### Task goal:
Once the pictures are removed, output the remaining entries exactly as given.

◇ ◇ ◇ ◇

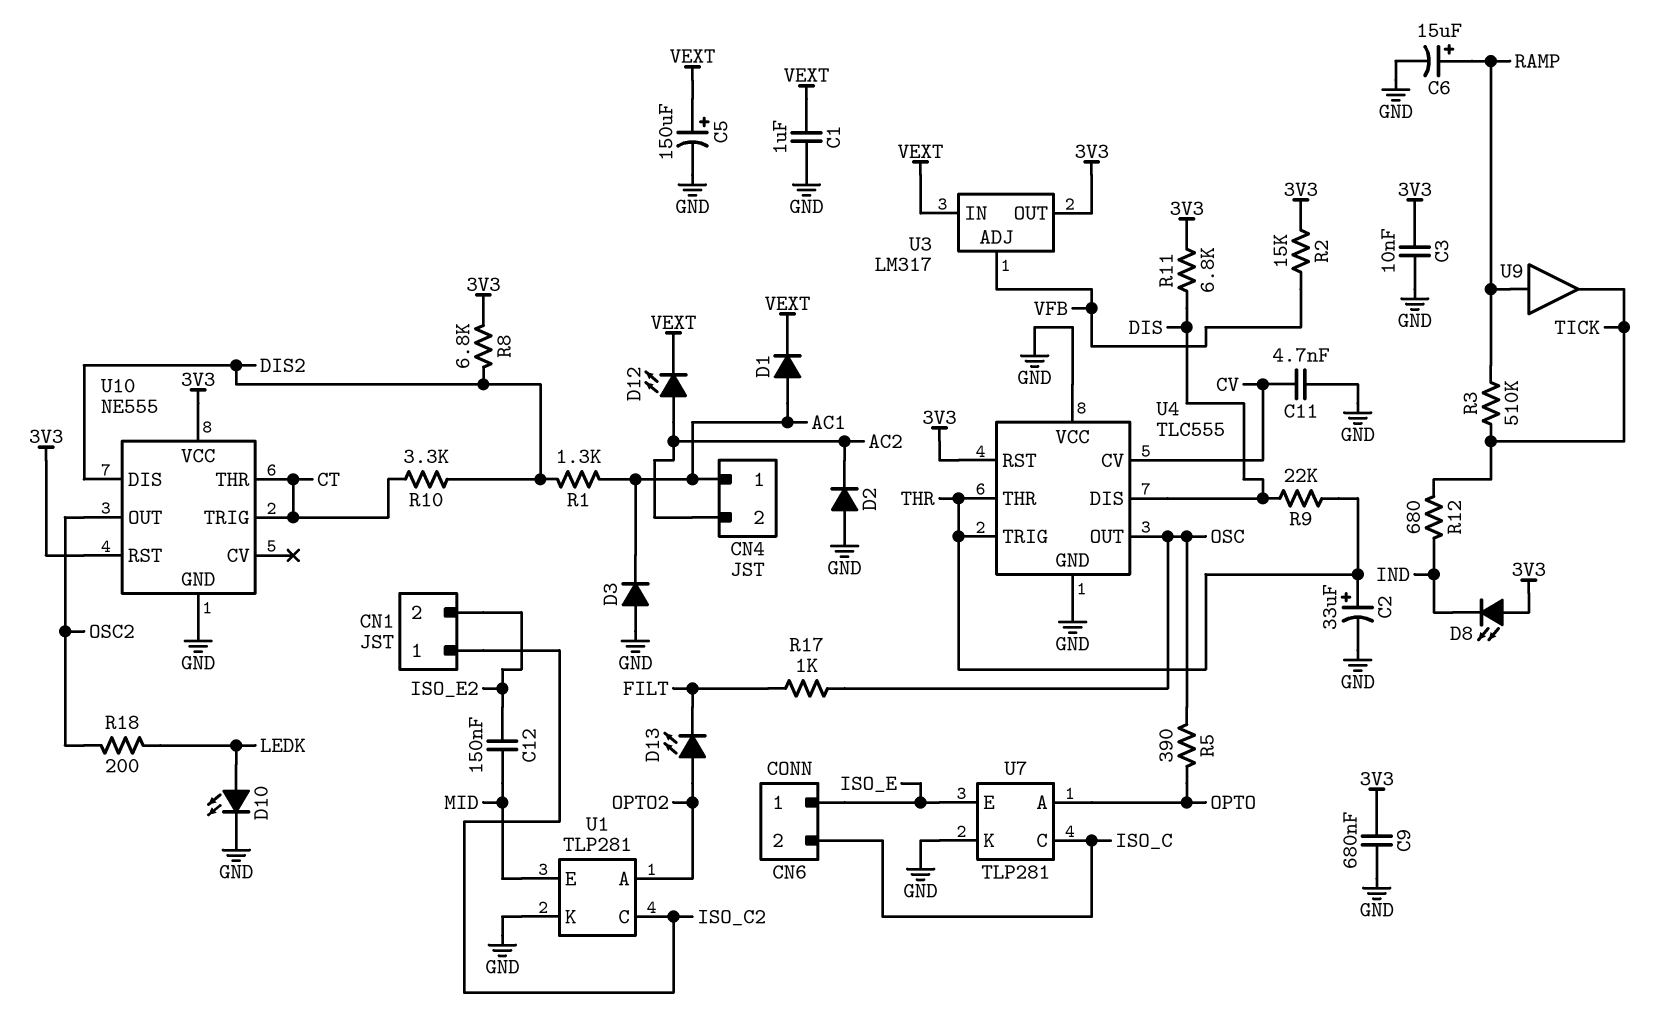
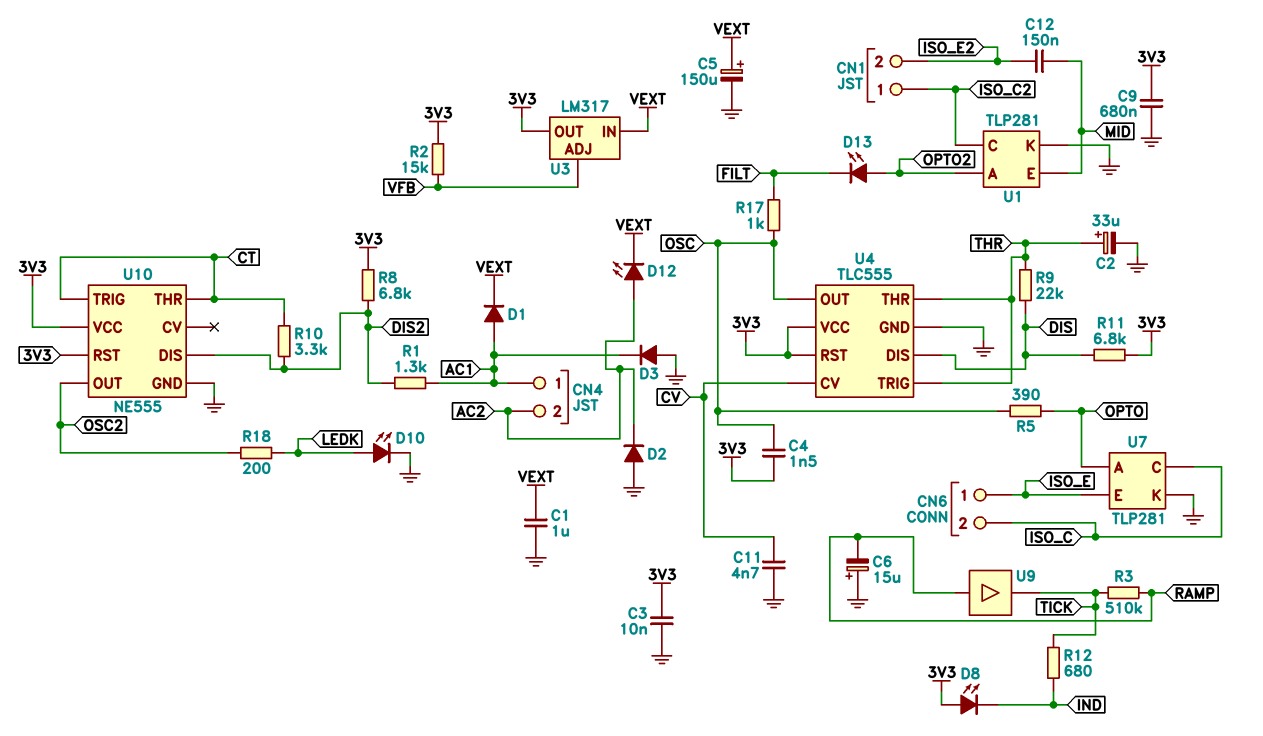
C4: none -> 1.5nF (3V3, OSC)
C6: 15uF (plus RAMP, minus GND) -> 15uF (plus GND, minus RAMP)
U4 pin VCC: GND -> 3V3

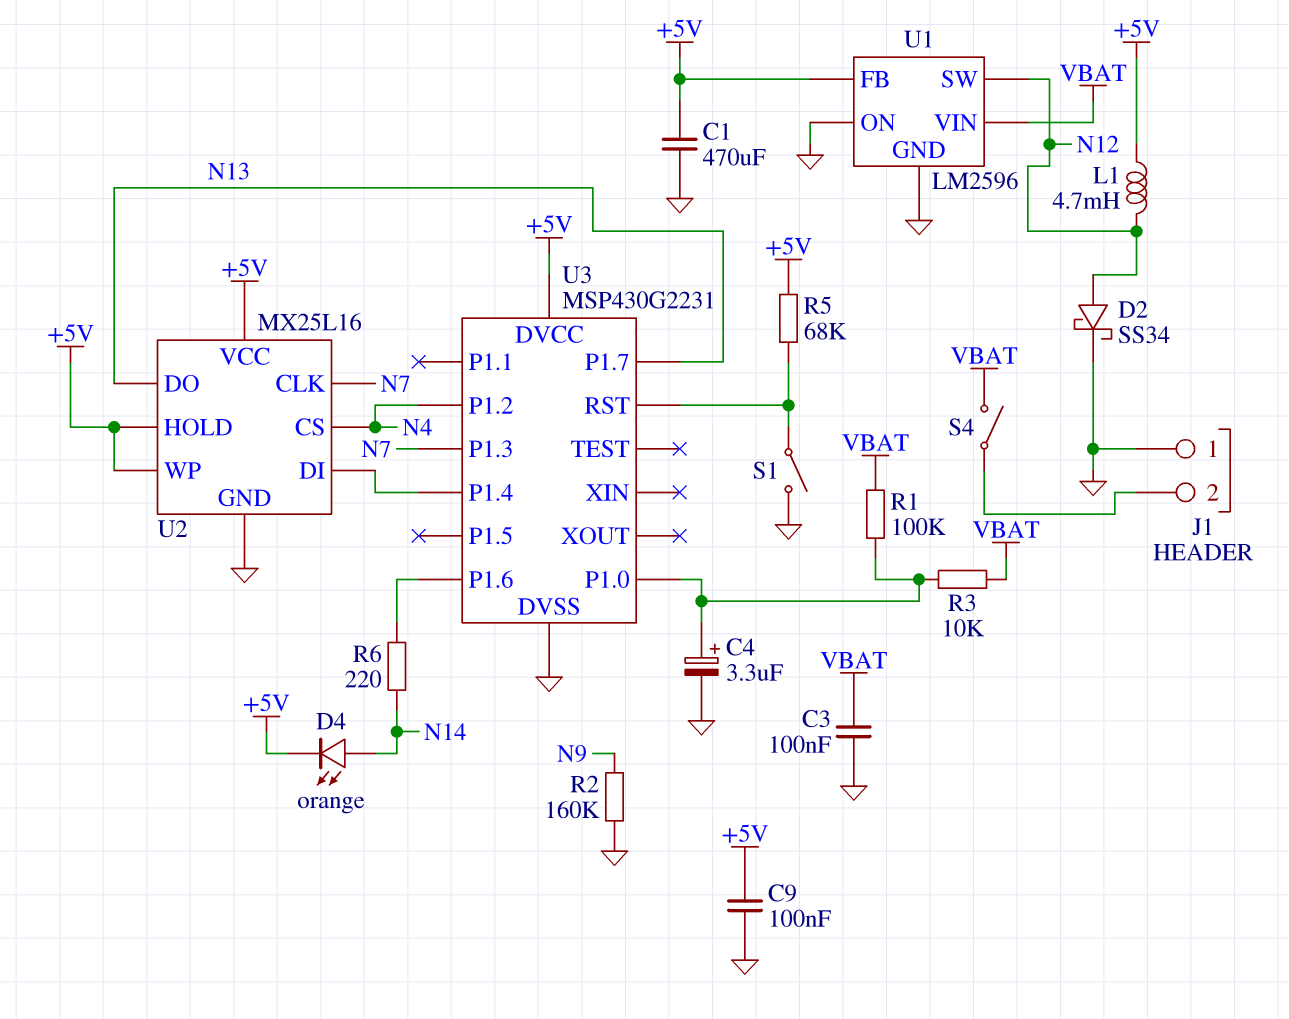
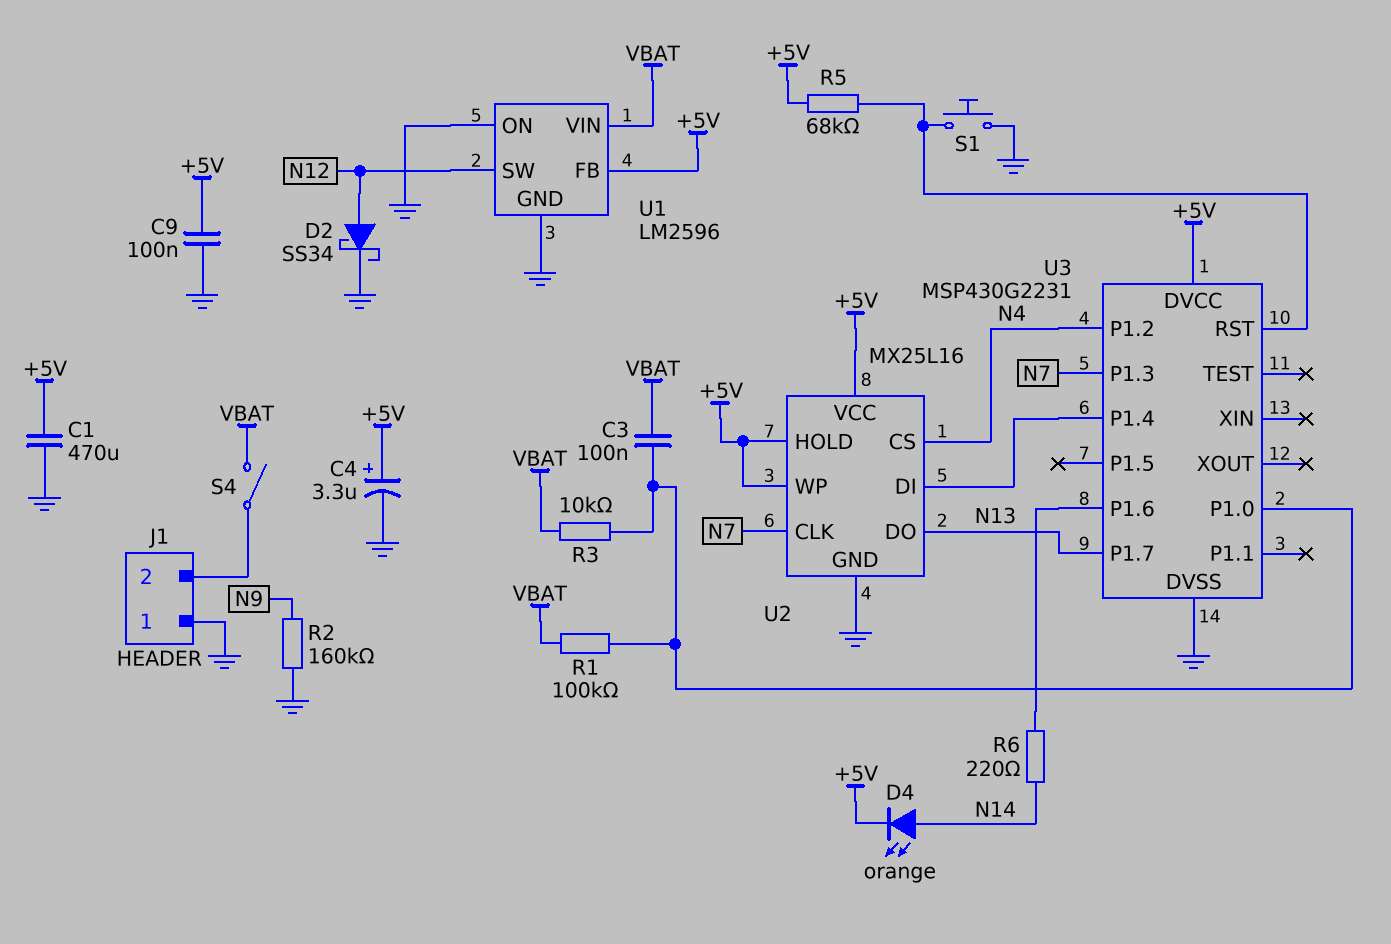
C3: 100nF (GND, VBAT) -> 100nF (U3/P1.0, VBAT)
C4: 3.3uF (plus U3/P1.0, minus GND) -> 3.3uF (plus +5V, minus GND)
L1: 4.7mH (+5V, N12) -> none
S1: switch (GND, U3/RST) -> button (GND, U3/RST)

◇ ◇ ◇ ◇

### Problem solution:
C4: none -> 1.5nF (3V3, OSC)
C6: 15uF (plus RAMP, minus GND) -> 15uF (plus GND, minus RAMP)
U4 pin VCC: GND -> 3V3

C3: 100nF (GND, VBAT) -> 100nF (U3/P1.0, VBAT)
C4: 3.3uF (plus U3/P1.0, minus GND) -> 3.3uF (plus +5V, minus GND)
L1: 4.7mH (+5V, N12) -> none
S1: switch (GND, U3/RST) -> button (GND, U3/RST)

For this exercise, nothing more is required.